**Task details:**
Copy, from the material below, each line where "kłódka" shows up.

**Records shown:**
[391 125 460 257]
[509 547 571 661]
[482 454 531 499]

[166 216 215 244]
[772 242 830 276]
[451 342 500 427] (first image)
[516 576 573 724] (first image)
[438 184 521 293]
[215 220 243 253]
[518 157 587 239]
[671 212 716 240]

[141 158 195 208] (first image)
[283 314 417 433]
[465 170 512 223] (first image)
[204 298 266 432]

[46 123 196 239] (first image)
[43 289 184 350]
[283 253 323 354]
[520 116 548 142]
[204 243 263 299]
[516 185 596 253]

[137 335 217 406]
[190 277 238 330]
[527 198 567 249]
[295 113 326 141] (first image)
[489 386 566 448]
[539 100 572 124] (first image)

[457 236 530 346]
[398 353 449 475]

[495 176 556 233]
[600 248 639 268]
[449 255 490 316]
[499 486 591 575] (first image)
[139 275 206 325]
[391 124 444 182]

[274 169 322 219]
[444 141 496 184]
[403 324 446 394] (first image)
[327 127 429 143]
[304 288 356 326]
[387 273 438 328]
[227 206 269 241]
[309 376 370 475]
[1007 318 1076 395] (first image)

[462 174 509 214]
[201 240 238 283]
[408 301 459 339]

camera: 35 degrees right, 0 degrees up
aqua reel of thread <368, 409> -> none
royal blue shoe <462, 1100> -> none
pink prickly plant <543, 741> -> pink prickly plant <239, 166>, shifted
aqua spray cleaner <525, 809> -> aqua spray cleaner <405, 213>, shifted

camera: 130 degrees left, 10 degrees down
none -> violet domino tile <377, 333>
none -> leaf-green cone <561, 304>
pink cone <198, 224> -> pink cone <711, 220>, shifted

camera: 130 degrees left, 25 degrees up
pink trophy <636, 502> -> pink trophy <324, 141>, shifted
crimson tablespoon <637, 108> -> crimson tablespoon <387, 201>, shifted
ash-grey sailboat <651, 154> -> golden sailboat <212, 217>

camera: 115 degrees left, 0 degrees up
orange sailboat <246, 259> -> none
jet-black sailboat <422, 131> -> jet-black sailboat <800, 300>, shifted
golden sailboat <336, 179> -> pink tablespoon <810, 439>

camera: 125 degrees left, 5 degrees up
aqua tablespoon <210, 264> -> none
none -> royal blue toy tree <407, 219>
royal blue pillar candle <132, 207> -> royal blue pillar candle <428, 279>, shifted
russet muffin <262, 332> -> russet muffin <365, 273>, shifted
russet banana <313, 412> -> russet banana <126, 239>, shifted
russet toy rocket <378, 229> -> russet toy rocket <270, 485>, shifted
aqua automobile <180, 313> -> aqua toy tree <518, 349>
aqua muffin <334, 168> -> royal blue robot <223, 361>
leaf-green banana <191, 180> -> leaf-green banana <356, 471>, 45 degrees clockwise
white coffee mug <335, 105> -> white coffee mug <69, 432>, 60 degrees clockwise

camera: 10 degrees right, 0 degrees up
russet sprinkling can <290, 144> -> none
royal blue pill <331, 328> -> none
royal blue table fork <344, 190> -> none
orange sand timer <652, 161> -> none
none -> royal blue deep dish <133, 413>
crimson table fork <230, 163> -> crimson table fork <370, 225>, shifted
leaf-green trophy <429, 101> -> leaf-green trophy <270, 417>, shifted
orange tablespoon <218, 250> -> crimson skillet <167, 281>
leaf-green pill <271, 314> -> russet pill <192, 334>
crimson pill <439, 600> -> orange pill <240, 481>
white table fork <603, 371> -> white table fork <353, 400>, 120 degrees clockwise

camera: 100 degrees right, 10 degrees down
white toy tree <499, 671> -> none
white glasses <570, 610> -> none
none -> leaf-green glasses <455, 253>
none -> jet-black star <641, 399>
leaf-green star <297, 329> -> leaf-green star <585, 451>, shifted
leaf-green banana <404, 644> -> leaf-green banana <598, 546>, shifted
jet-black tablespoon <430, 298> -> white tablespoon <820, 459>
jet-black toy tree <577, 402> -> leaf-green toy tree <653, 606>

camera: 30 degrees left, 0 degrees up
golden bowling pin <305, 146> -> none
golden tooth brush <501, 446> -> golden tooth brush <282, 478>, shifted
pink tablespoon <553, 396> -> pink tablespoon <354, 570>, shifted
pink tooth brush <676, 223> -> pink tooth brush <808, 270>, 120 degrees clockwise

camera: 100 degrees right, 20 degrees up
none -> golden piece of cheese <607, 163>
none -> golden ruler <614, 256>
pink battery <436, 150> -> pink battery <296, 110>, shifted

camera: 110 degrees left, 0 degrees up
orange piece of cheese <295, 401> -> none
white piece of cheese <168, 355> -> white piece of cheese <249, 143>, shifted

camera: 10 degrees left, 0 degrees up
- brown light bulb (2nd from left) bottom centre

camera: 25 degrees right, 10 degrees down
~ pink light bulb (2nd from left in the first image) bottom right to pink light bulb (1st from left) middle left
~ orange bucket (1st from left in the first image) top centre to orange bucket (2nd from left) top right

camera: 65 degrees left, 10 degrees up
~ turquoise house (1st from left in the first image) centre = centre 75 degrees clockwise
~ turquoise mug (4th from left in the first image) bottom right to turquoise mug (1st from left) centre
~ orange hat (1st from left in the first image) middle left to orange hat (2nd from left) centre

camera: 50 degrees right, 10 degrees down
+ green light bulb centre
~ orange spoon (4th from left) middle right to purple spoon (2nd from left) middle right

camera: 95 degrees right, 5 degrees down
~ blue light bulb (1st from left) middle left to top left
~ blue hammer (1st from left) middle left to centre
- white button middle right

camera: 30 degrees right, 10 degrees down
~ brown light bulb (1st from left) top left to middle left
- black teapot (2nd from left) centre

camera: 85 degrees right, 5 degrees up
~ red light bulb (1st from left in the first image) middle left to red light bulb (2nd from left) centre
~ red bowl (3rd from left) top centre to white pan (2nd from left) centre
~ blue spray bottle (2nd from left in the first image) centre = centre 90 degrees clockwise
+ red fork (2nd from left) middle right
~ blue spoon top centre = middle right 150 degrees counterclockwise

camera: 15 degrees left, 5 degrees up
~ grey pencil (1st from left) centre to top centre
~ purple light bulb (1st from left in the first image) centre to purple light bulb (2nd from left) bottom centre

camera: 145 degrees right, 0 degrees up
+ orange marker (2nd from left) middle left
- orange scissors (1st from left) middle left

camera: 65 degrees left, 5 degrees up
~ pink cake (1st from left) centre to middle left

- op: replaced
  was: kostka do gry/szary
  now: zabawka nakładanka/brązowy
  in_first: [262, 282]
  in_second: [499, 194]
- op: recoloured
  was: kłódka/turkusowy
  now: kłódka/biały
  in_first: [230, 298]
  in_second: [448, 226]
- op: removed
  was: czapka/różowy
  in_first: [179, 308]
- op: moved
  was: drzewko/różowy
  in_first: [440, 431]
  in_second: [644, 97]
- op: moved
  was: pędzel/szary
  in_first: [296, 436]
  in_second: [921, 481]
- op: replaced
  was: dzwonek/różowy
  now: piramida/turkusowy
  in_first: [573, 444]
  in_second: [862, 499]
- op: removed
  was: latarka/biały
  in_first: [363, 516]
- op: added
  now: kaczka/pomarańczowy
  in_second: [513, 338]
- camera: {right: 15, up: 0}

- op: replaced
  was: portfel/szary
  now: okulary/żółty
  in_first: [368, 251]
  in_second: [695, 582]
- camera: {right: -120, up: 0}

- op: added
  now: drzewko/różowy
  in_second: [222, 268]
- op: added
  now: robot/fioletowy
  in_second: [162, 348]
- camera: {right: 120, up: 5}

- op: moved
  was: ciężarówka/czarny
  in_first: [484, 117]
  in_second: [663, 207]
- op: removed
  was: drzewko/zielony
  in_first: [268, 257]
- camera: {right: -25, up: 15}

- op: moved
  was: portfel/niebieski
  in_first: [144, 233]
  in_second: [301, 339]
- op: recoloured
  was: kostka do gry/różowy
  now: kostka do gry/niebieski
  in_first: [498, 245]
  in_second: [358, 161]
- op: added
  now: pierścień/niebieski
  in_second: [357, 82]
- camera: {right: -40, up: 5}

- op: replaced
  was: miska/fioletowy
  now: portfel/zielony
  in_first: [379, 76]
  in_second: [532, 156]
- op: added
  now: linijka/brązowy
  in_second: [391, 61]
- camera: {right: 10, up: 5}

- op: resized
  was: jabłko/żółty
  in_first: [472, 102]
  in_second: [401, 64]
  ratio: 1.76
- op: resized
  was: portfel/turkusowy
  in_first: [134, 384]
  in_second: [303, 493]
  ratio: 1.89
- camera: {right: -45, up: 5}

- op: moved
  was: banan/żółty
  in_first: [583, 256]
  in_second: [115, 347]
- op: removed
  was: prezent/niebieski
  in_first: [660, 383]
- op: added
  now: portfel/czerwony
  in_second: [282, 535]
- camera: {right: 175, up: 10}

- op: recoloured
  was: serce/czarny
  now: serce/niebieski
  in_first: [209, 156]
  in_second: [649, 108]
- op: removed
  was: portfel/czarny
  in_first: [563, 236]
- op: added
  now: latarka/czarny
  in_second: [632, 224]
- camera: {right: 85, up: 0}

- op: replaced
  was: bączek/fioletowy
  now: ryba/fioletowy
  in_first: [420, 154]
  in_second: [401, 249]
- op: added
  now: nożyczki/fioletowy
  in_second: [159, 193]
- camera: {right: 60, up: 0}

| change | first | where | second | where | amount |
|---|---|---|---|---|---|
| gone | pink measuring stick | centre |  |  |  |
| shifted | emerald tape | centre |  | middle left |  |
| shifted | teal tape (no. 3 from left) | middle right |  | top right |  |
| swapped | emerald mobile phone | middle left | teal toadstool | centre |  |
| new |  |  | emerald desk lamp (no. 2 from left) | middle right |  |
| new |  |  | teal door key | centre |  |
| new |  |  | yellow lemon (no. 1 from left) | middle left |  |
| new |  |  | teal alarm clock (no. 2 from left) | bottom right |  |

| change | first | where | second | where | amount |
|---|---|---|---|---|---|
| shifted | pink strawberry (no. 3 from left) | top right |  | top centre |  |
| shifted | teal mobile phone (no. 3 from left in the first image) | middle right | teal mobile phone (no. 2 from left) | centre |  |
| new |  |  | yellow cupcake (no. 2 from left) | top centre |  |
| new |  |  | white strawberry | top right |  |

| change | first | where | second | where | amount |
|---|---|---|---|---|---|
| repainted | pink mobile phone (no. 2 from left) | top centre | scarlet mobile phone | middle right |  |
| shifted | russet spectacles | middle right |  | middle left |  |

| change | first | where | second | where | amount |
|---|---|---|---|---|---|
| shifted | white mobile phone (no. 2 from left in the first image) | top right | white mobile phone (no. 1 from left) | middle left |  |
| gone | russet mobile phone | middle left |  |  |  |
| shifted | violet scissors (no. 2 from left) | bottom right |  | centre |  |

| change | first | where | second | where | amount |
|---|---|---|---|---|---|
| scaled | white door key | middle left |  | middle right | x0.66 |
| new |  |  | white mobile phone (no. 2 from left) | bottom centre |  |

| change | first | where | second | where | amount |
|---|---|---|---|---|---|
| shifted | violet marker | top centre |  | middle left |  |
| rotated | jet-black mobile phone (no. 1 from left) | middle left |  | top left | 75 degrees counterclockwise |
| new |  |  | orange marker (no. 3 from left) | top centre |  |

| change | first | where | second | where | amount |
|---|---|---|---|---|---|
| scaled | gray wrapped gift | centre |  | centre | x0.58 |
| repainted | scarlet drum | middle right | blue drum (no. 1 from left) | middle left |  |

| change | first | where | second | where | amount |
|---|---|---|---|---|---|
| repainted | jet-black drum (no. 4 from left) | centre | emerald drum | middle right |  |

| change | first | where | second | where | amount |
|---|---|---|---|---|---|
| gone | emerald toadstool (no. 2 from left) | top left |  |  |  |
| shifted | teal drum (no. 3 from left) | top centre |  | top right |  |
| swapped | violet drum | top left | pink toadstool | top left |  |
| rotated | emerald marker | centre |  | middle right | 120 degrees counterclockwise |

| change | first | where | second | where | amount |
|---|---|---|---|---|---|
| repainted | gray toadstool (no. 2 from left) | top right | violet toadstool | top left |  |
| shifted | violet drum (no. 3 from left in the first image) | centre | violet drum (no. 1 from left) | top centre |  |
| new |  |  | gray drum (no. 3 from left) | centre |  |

**Expected answer:**
  was: kłódka/turkusowy
  now: kłódka/biały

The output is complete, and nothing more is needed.